== WHAT IS EXPECTED ==
With the images left out, print every entry that follows exactly.

== Source records ==
◆ ◆ ◆ ◆ ◆ ◆ ◆

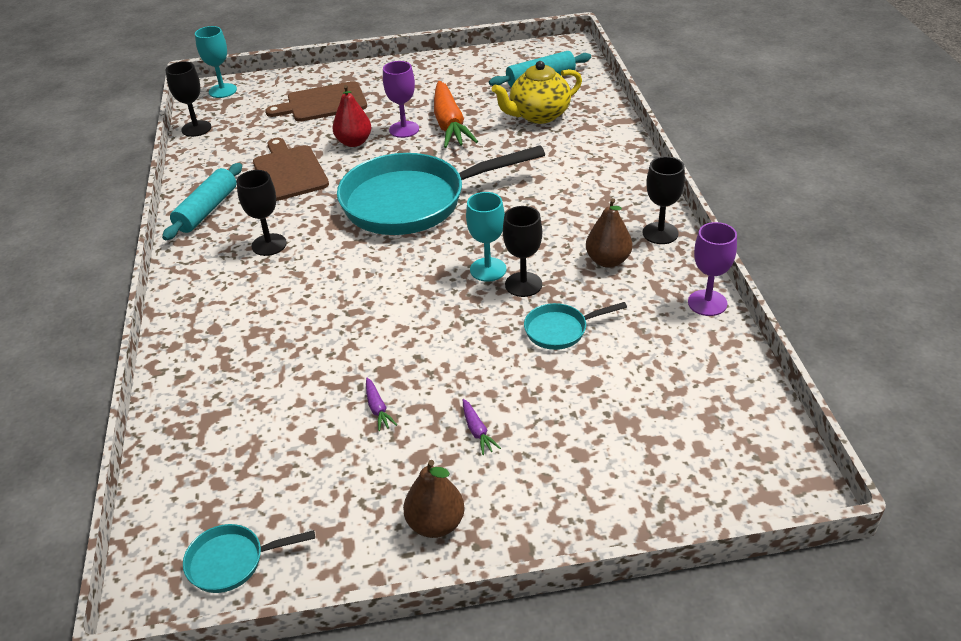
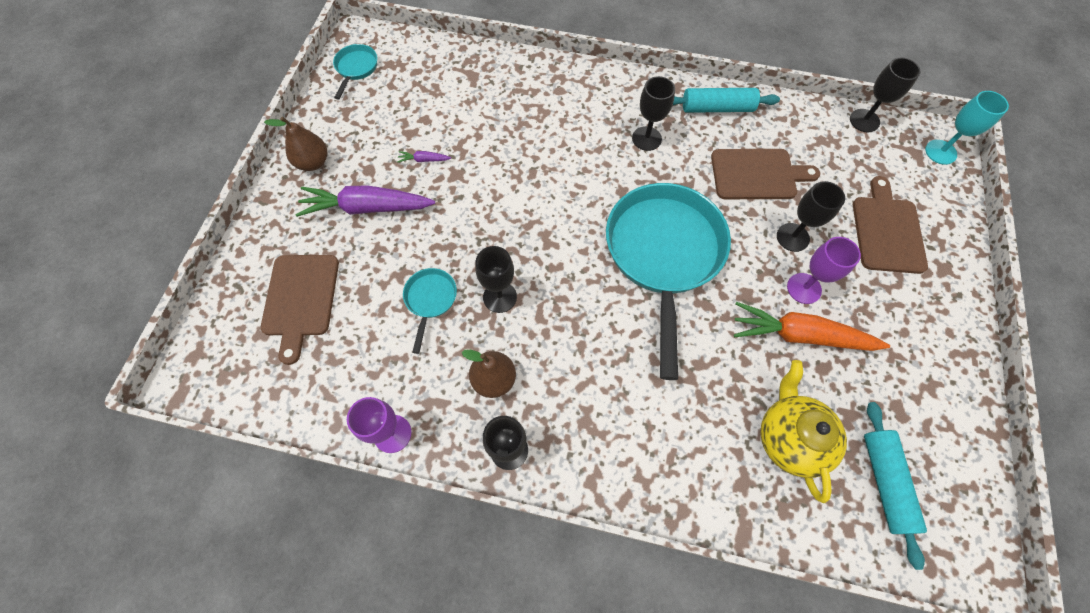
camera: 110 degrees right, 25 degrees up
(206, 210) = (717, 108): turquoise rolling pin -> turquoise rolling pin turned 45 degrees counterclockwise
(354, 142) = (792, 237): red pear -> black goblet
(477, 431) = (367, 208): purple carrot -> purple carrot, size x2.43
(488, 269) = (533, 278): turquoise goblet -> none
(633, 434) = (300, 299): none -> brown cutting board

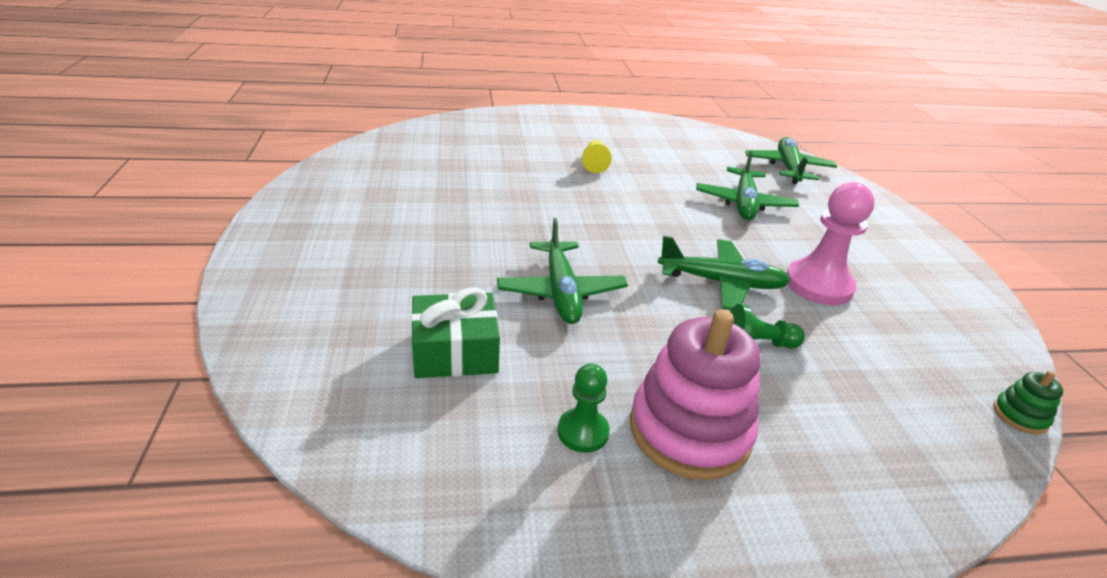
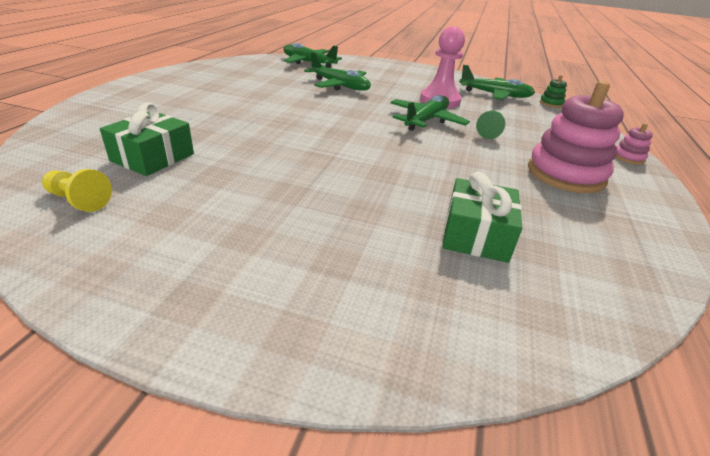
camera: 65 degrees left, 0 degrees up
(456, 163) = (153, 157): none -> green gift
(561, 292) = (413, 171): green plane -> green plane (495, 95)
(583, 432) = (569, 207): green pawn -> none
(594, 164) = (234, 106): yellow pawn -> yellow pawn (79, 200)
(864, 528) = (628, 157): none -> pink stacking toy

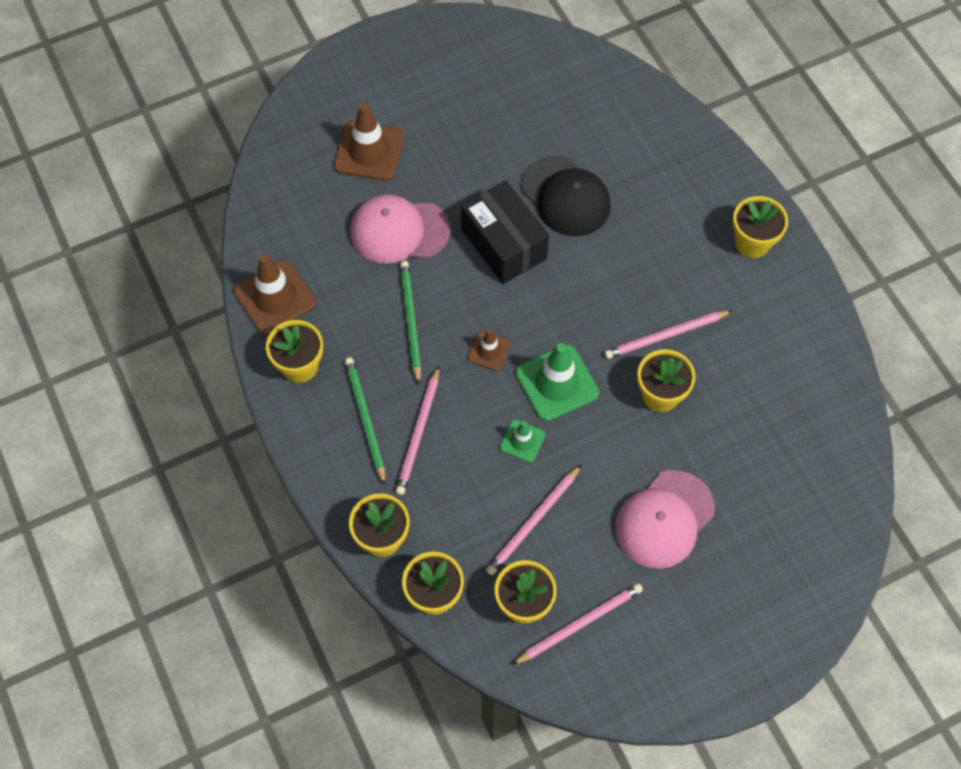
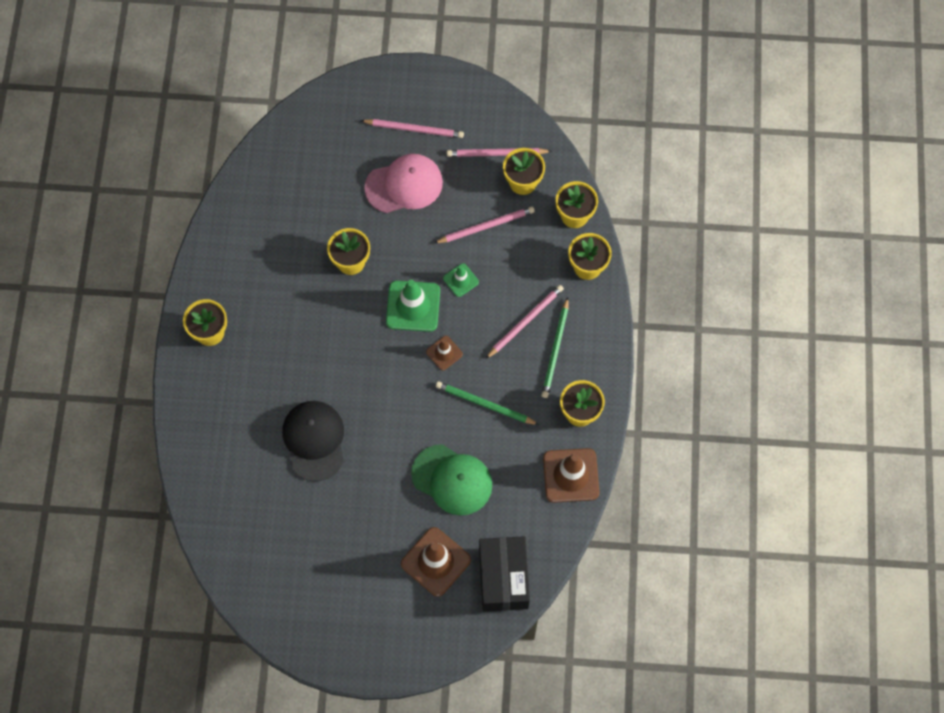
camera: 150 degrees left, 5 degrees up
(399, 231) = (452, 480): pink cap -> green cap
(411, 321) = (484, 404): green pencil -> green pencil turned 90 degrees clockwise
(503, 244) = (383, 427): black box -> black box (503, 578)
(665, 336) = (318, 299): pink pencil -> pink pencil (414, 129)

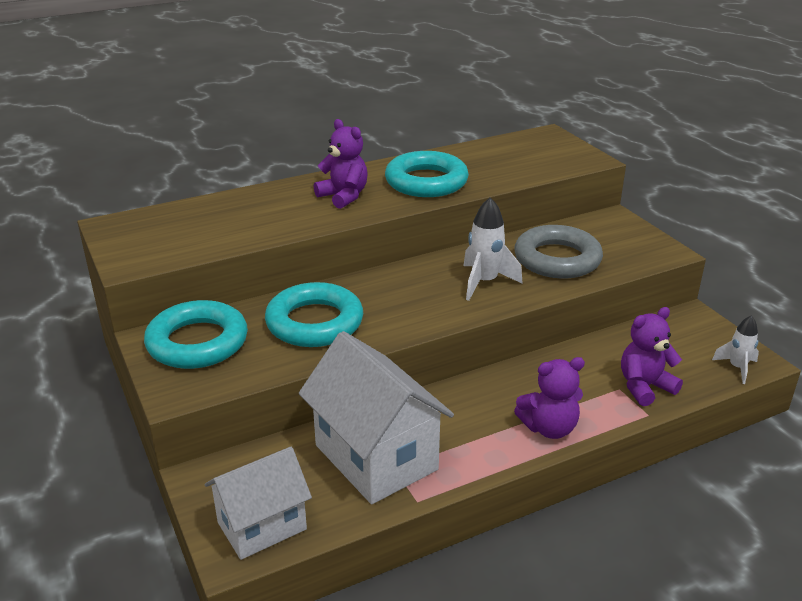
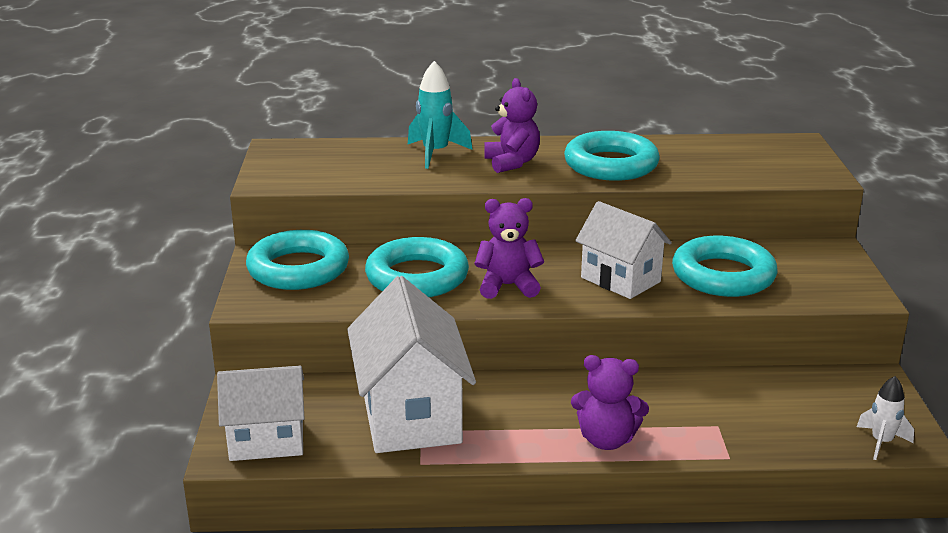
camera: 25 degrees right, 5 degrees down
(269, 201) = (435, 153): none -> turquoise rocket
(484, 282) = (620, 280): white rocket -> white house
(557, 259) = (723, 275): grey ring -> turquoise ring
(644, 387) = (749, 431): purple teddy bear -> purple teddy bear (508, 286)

◆ ◆ ◆ ◆ ◆ ◆ ◆

== ANSWER TO THIS EXERCISE ==
camera: 110 degrees right, 25 degrees up
(206, 210) = (717, 108): turquoise rolling pin -> turquoise rolling pin turned 45 degrees counterclockwise
(354, 142) = (792, 237): red pear -> black goblet
(477, 431) = (367, 208): purple carrot -> purple carrot, size x2.43
(488, 269) = (533, 278): turquoise goblet -> none
(633, 434) = (300, 299): none -> brown cutting board

camera: 65 degrees left, 0 degrees up
(456, 163) = (153, 157): none -> green gift
(561, 292) = (413, 171): green plane -> green plane (495, 95)
(583, 432) = (569, 207): green pawn -> none
(594, 164) = (234, 106): yellow pawn -> yellow pawn (79, 200)
(864, 528) = (628, 157): none -> pink stacking toy

camera: 150 degrees left, 5 degrees up
(399, 231) = (452, 480): pink cap -> green cap
(411, 321) = (484, 404): green pencil -> green pencil turned 90 degrees clockwise
(503, 244) = (383, 427): black box -> black box (503, 578)
(665, 336) = (318, 299): pink pencil -> pink pencil (414, 129)

camera: 25 degrees right, 5 degrees down
(269, 201) = (435, 153): none -> turquoise rocket
(484, 282) = (620, 280): white rocket -> white house
(557, 259) = (723, 275): grey ring -> turquoise ring
(644, 387) = (749, 431): purple teddy bear -> purple teddy bear (508, 286)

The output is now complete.